WHAT YOU SHOULD DO — Pull every line with "green" from the data below and copy it.

+++ MATERIAL TO PROCESS

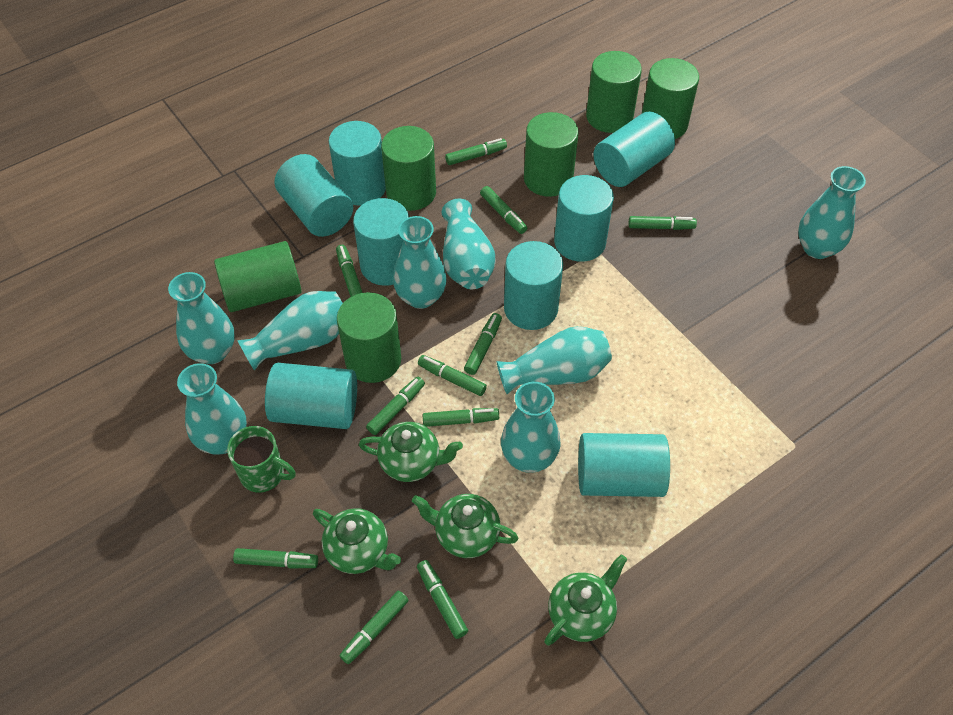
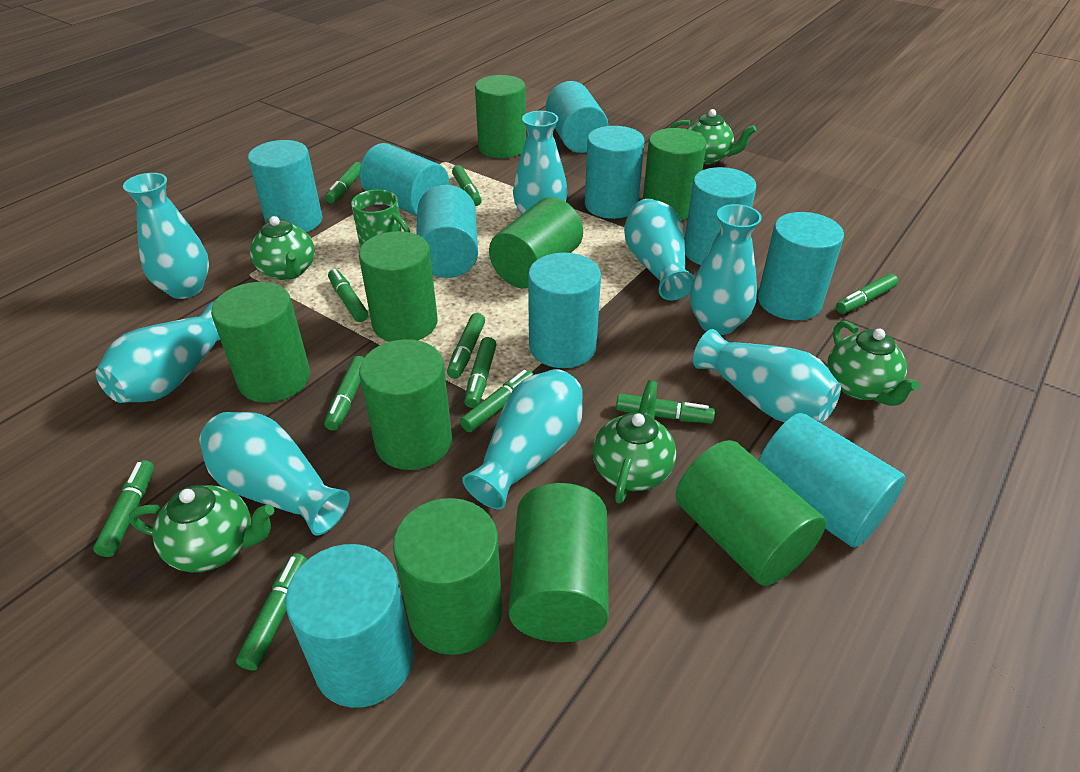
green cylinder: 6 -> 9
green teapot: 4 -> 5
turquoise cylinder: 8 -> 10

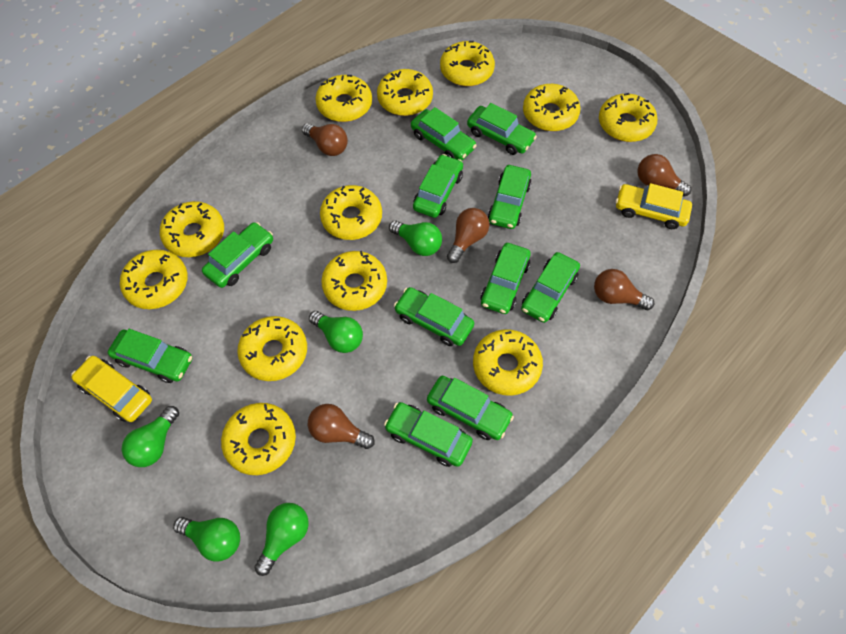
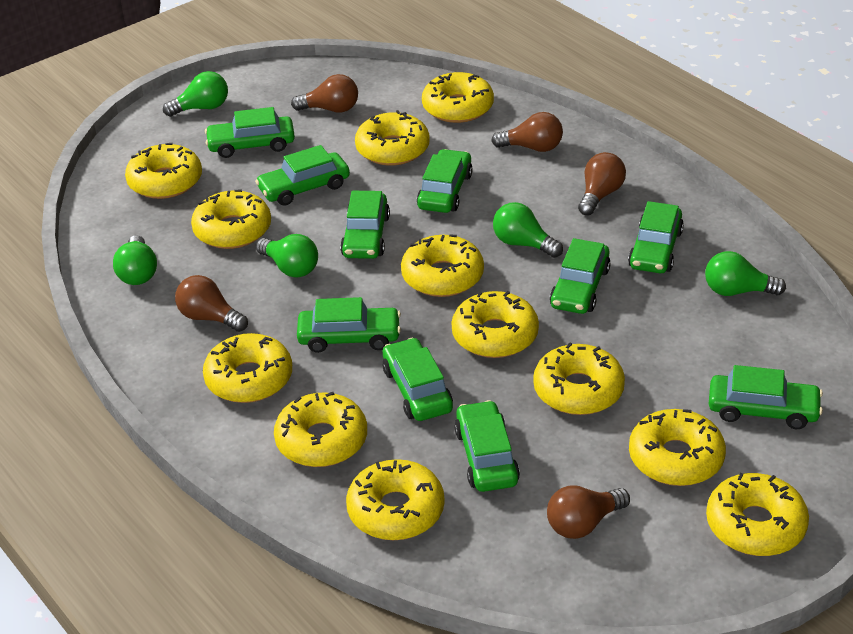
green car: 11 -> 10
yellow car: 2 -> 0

++++++

SOLUTION —
green cylinder: 6 -> 9
green teapot: 4 -> 5
green car: 11 -> 10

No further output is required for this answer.